- _Task to complete_
Word for word, please restate each record and pass over the pictures.

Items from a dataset
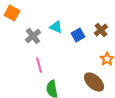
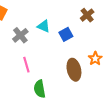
brown cross: (101, 30) -> (87, 15), moved
brown ellipse: (94, 82) -> (74, 70), moved, turned 35

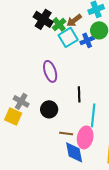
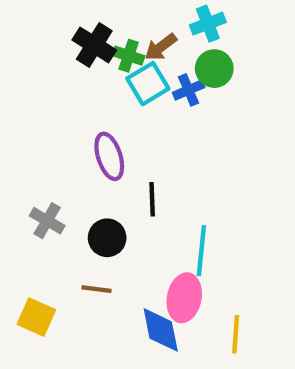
green cross: (59, 24) -> (129, 56), turned -32
black line: (79, 94) -> (152, 199), moved
yellow square: (13, 116) -> (36, 317), moved
brown line: (66, 133) -> (96, 289), moved

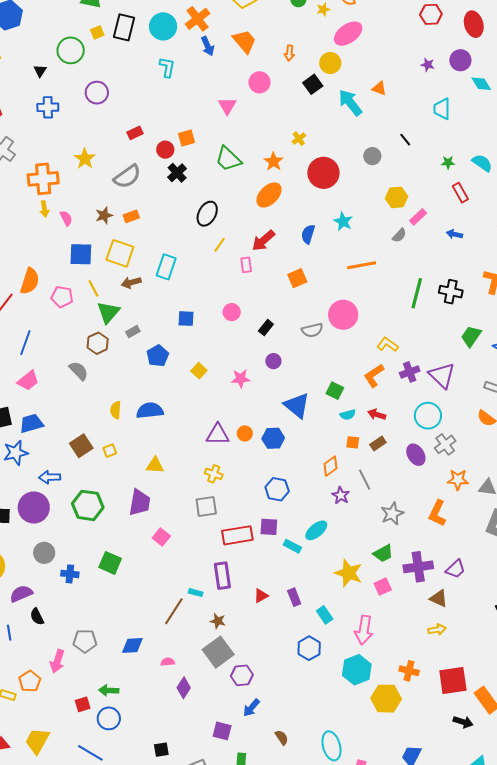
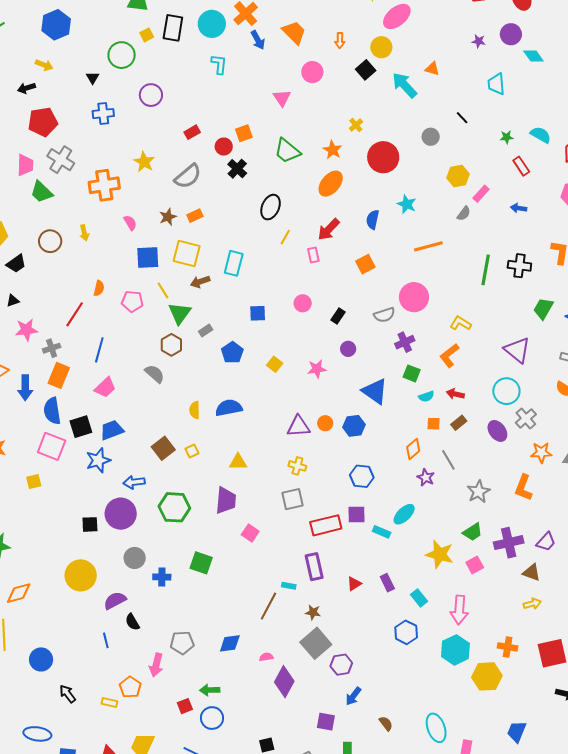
yellow arrow: (44, 209) -> (84, 233), moved
orange semicircle: (30, 281) -> (99, 288), size x0.6
purple cross: (410, 372) -> (405, 342), moved
purple diamond: (184, 688) -> (284, 682), size x1.4

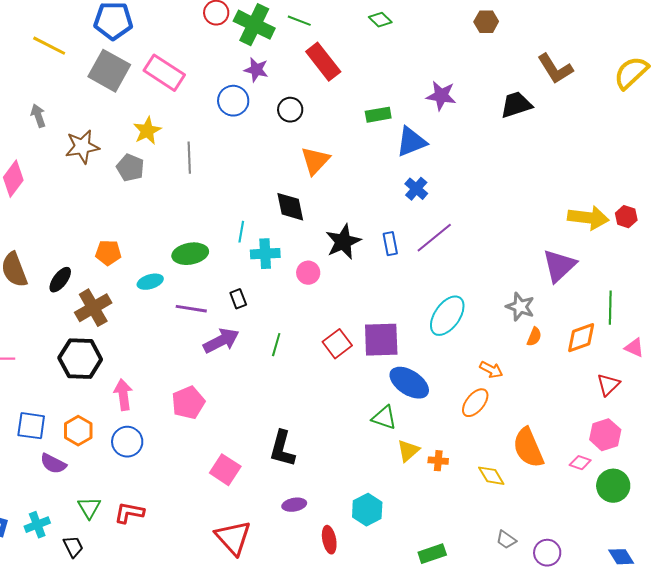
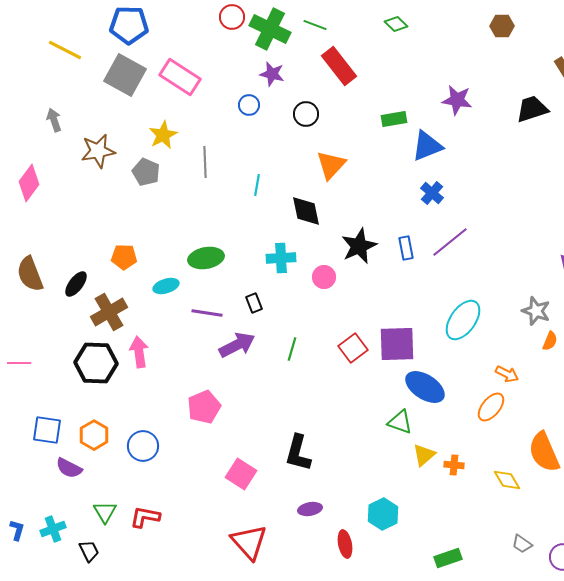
blue circle: (233, 101) -> (249, 105), size x0.7
cyan line: (241, 232) -> (257, 185), moved
pink arrow: (123, 395) -> (139, 352), moved

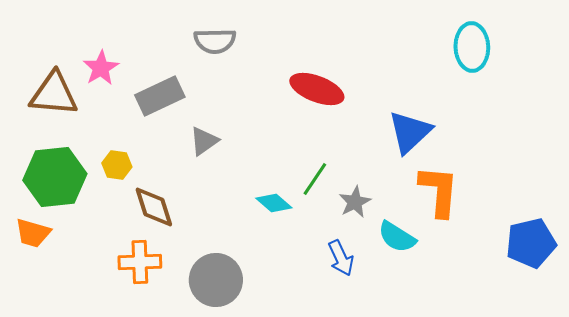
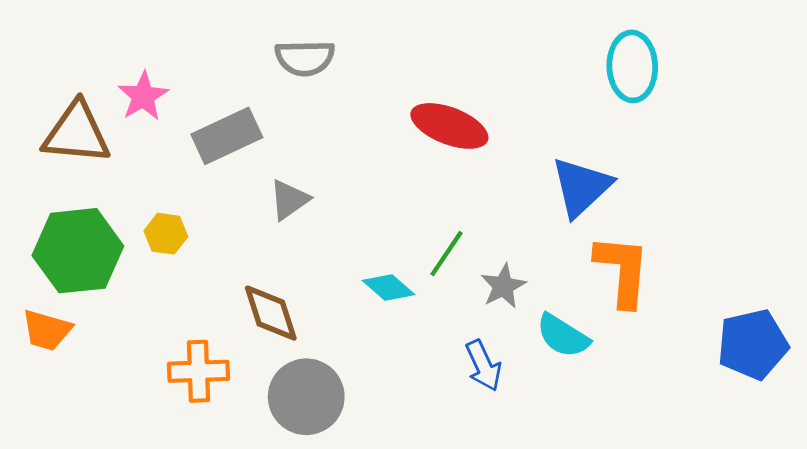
cyan ellipse: (472, 47) -> (632, 66), moved
brown diamond: (154, 207) -> (271, 313), moved

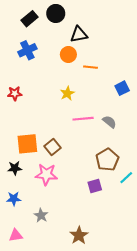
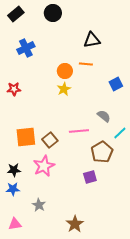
black rectangle: (29, 19) -> (16, 14), moved
black triangle: (79, 35) -> (92, 40), moved
orange circle: (68, 54) -> (65, 71), moved
pink line: (83, 119) -> (79, 131), moved
black star: (15, 168) -> (14, 170), moved
pink star: (46, 174) -> (44, 166), turned -30
cyan line: (126, 178) -> (120, 133), moved

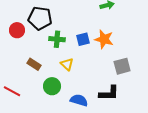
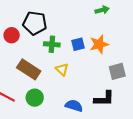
orange star: (104, 39) -> (99, 44), turned -30
brown rectangle: (34, 64) -> (29, 69), size x1.6
green circle: (52, 86) -> (35, 98), moved

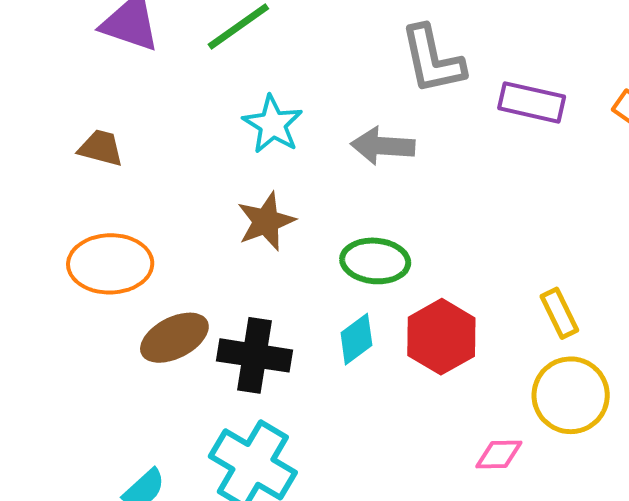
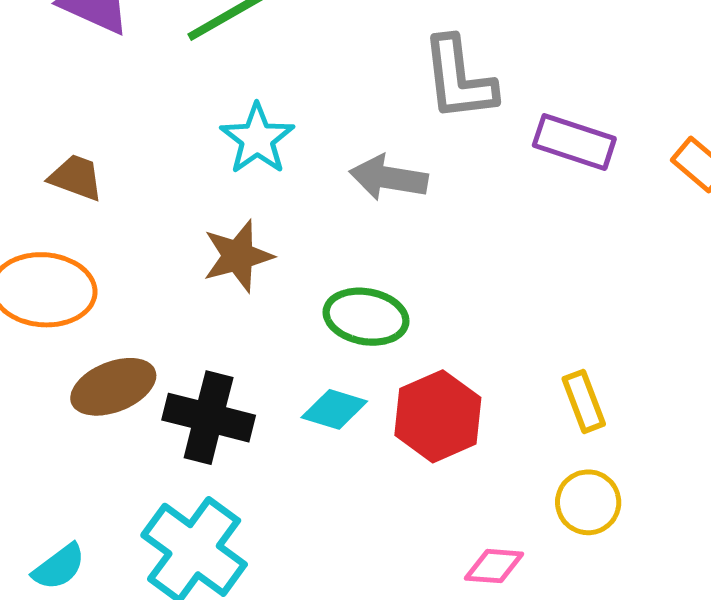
brown trapezoid: (101, 148) -> (76, 178), moved
cyan diamond: (356, 339) -> (334, 409), turned 48
yellow circle: (571, 395) -> (588, 502), size x0.7

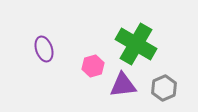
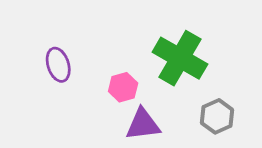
purple triangle: (123, 85) -> (143, 124), moved

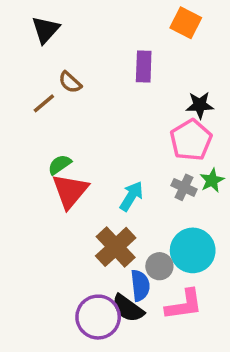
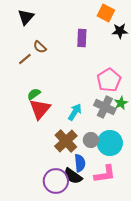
black star: (200, 105) -> (120, 31), moved
gray cross: (184, 187) -> (105, 107), size x1.5
gray circle: (159, 266) -> (91, 140), moved

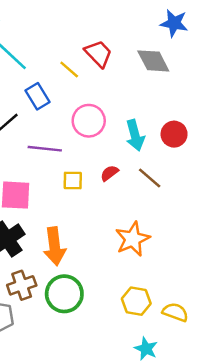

- _Problem solution_
brown cross: (101, 30) -> (87, 15), moved
brown ellipse: (94, 82) -> (74, 70), moved, turned 35

green cross: (59, 24) -> (129, 56), turned -32
black line: (79, 94) -> (152, 199), moved
yellow square: (13, 116) -> (36, 317), moved
brown line: (66, 133) -> (96, 289), moved

yellow arrow: (44, 209) -> (84, 233), moved
orange semicircle: (30, 281) -> (99, 288), size x0.6
purple cross: (410, 372) -> (405, 342), moved
purple diamond: (184, 688) -> (284, 682), size x1.4

blue circle: (233, 101) -> (249, 105), size x0.7
cyan line: (241, 232) -> (257, 185), moved
pink arrow: (123, 395) -> (139, 352), moved

cyan ellipse: (472, 47) -> (632, 66), moved
brown diamond: (154, 207) -> (271, 313), moved

black rectangle: (29, 19) -> (16, 14), moved
black triangle: (79, 35) -> (92, 40), moved
orange circle: (68, 54) -> (65, 71), moved
pink line: (83, 119) -> (79, 131), moved
black star: (15, 168) -> (14, 170), moved
pink star: (46, 174) -> (44, 166), turned -30
cyan line: (126, 178) -> (120, 133), moved

orange star: (104, 39) -> (99, 44), turned -30
brown rectangle: (34, 64) -> (29, 69), size x1.6
green circle: (52, 86) -> (35, 98), moved

brown trapezoid: (101, 148) -> (76, 178), moved
cyan diamond: (356, 339) -> (334, 409), turned 48
yellow circle: (571, 395) -> (588, 502), size x0.7

purple triangle: (123, 85) -> (143, 124), moved

black star: (200, 105) -> (120, 31), moved
gray cross: (184, 187) -> (105, 107), size x1.5
gray circle: (159, 266) -> (91, 140), moved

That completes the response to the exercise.